▸ Work instructions
Copy every line of the data that contains the string "CUBE".

▸ Extracted entries
-------------------------
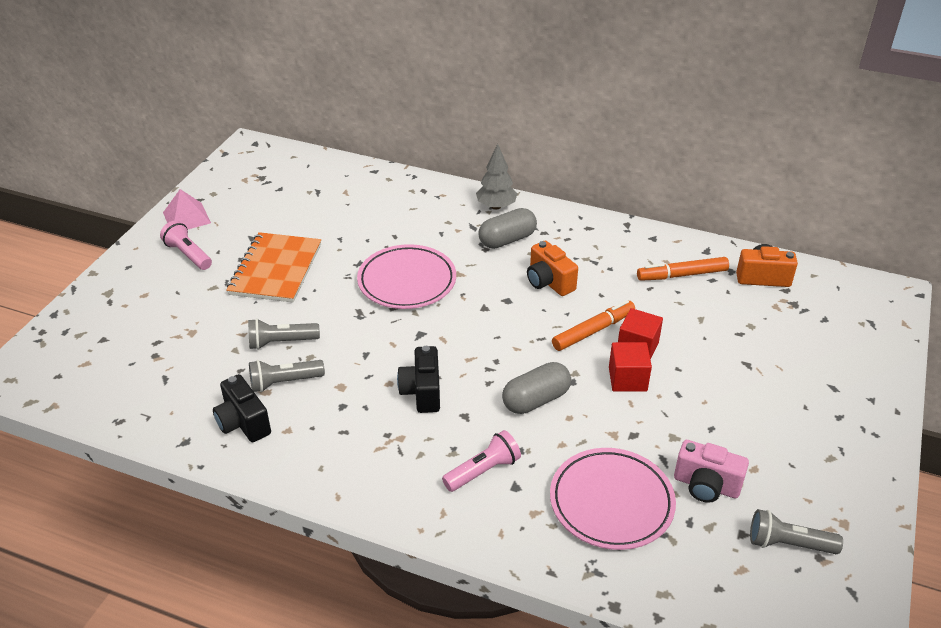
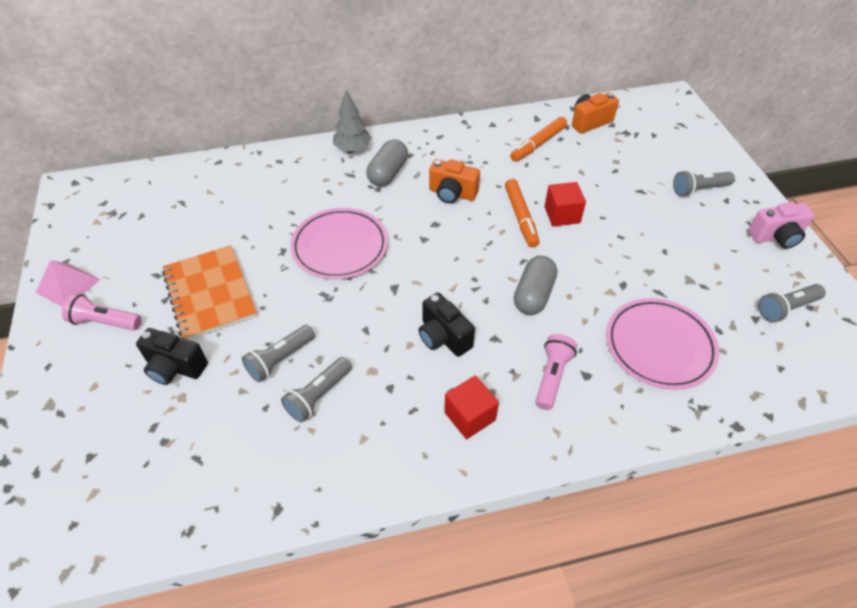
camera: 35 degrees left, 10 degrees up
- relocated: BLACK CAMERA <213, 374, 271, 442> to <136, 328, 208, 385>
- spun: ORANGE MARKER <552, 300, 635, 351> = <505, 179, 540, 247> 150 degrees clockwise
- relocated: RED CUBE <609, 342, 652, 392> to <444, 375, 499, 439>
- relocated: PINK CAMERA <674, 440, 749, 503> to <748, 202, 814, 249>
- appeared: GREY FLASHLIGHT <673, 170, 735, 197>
-------------------------
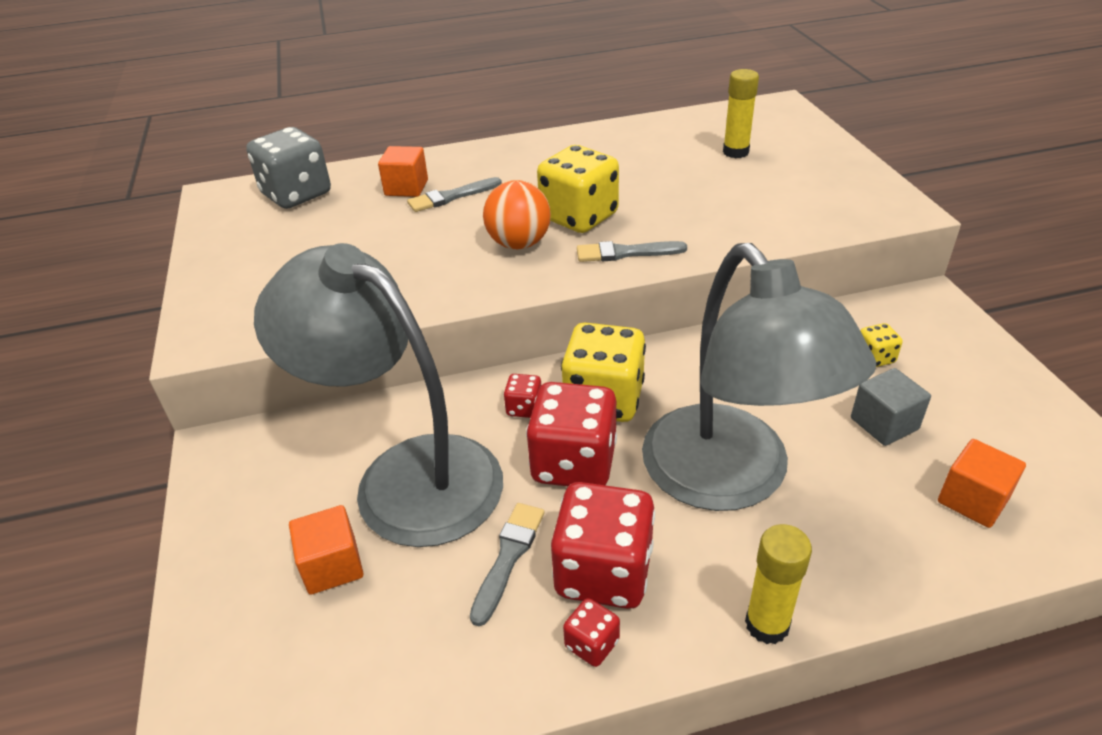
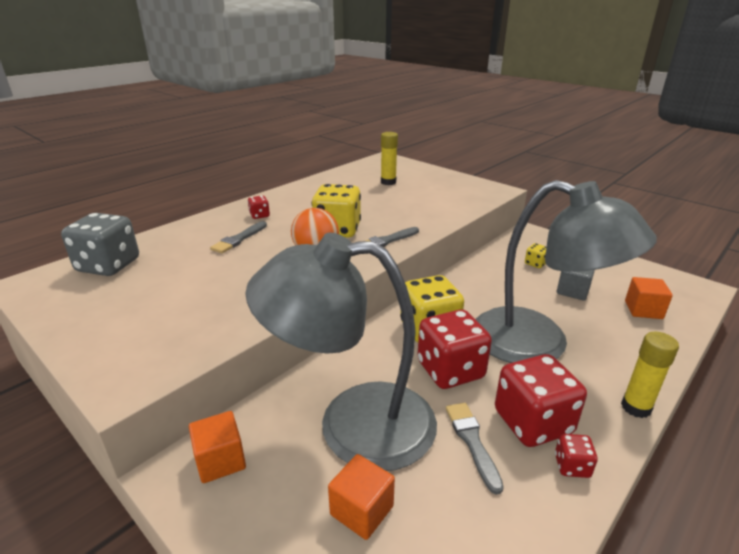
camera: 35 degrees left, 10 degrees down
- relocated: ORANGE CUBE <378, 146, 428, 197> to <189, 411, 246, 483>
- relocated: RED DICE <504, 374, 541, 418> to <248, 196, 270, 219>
-------------------------
▸ Completed task
- relocated: RED CUBE <609, 342, 652, 392> to <444, 375, 499, 439>
- relocated: ORANGE CUBE <378, 146, 428, 197> to <189, 411, 246, 483>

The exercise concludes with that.